*** Opening Provided material ***

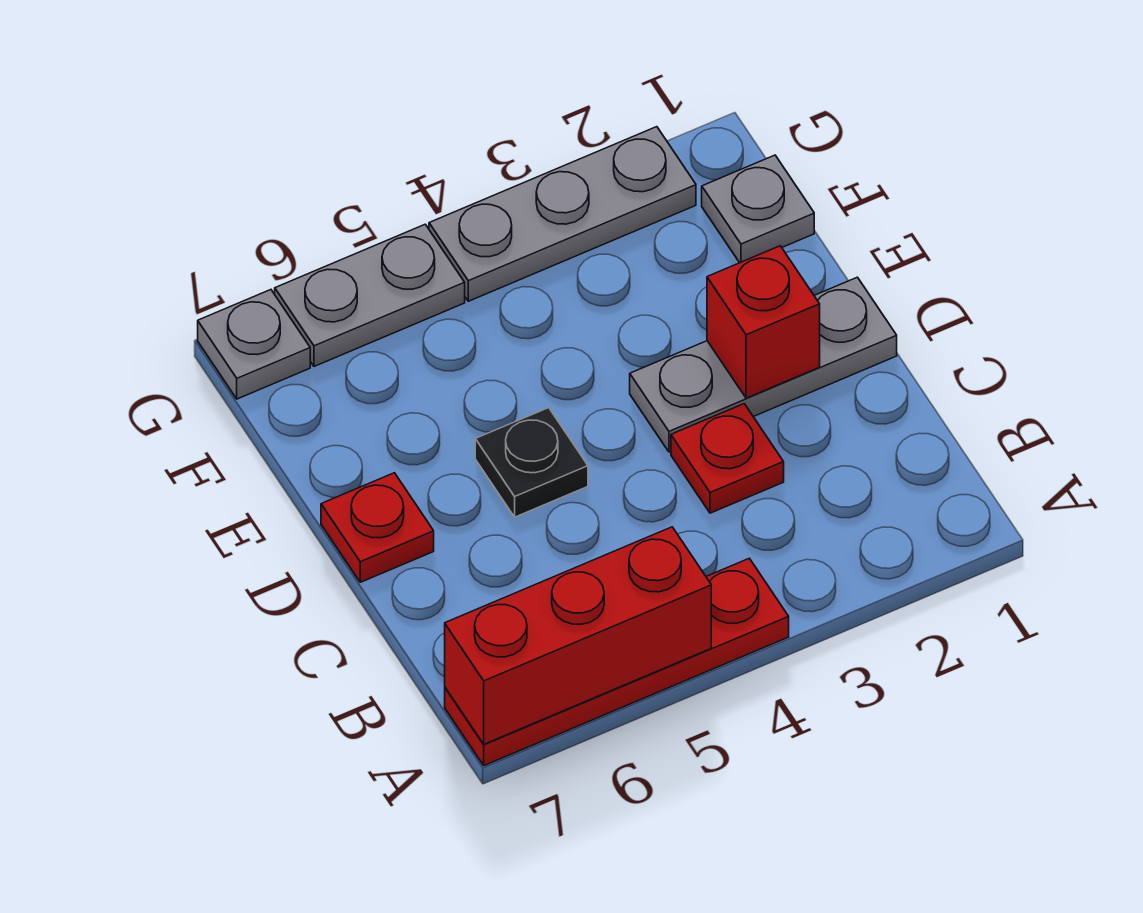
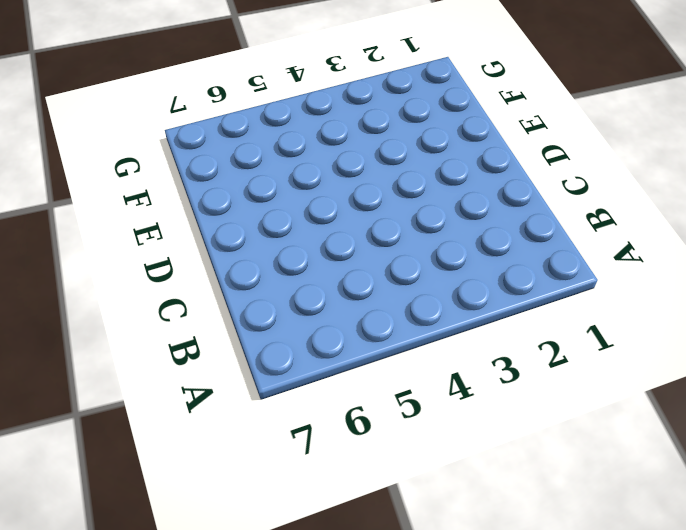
none -> red plate A4:A7 level 1
none -> red plate C3 level 1

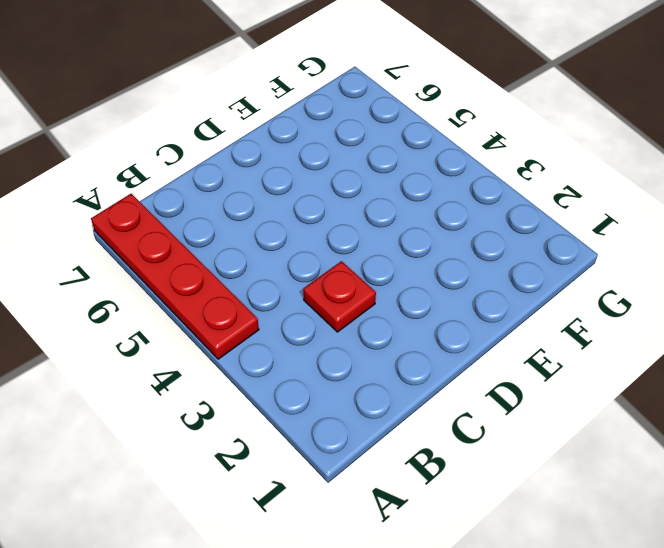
none -> grey plate D1:D3 level 1
none -> black plate D5 level 1

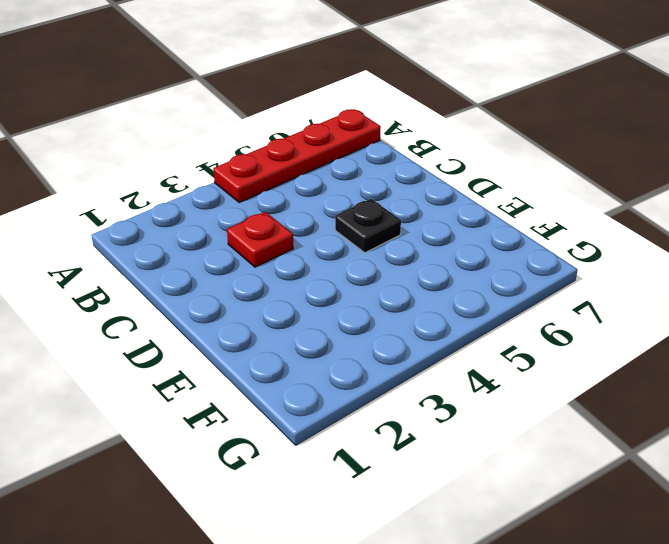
none -> grey plate D1:D3 level 1
none -> red plate D7 level 1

*** Closing Provided material ***

### Task prompt
Without the pictures, return all the entries above exactly as they stand.

### Answer area
none -> red plate A4:A7 level 1
none -> red plate C3 level 1

none -> grey plate D1:D3 level 1
none -> black plate D5 level 1

none -> grey plate D1:D3 level 1
none -> red plate D7 level 1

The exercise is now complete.